INPUT RECORDS:
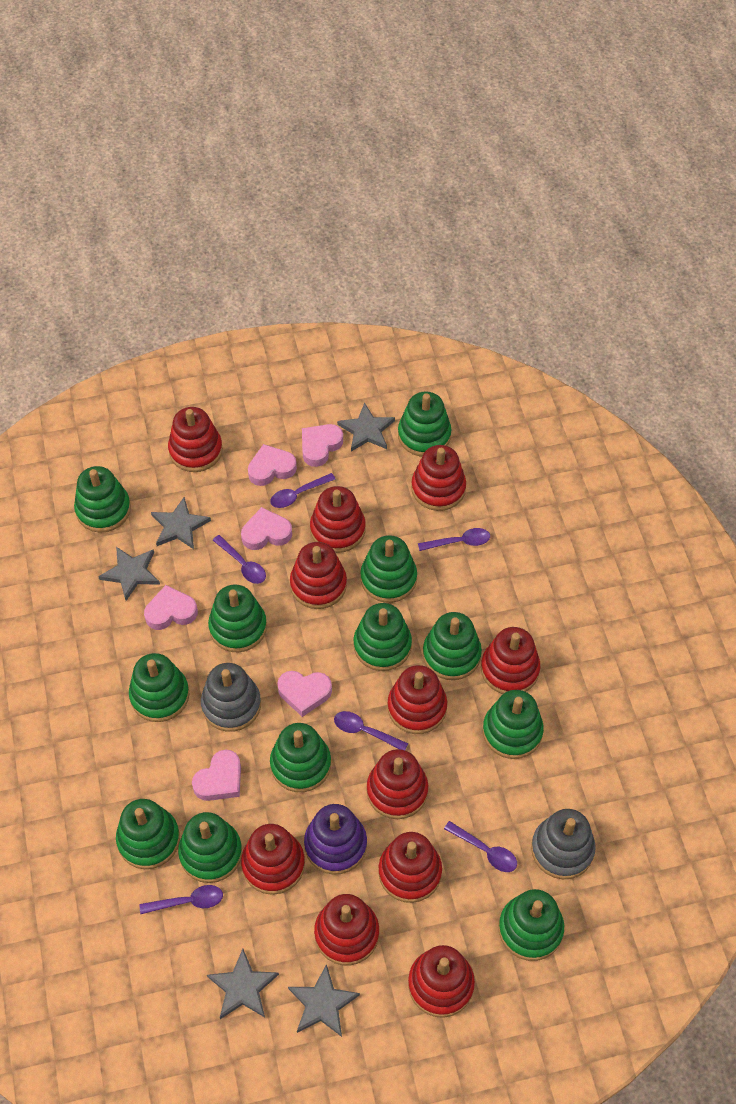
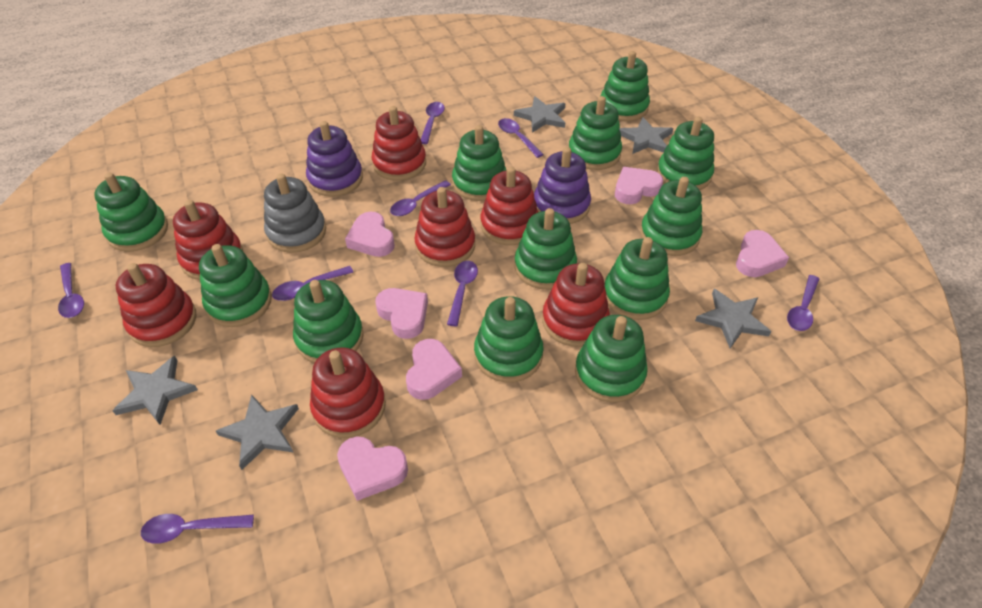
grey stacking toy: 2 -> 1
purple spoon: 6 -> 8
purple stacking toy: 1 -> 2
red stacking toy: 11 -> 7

---

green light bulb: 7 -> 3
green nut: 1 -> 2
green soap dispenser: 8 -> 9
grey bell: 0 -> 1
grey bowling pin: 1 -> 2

WHAT THE TASK REQUIRES:
Search the listing above for the lines with "grey stacking toy: 2 -> 1" and "red stacking toy: 11 -> 7", then output those lines and all lines between them exactly.

SOLUTION TO THIS TASK:
grey stacking toy: 2 -> 1
purple spoon: 6 -> 8
purple stacking toy: 1 -> 2
red stacking toy: 11 -> 7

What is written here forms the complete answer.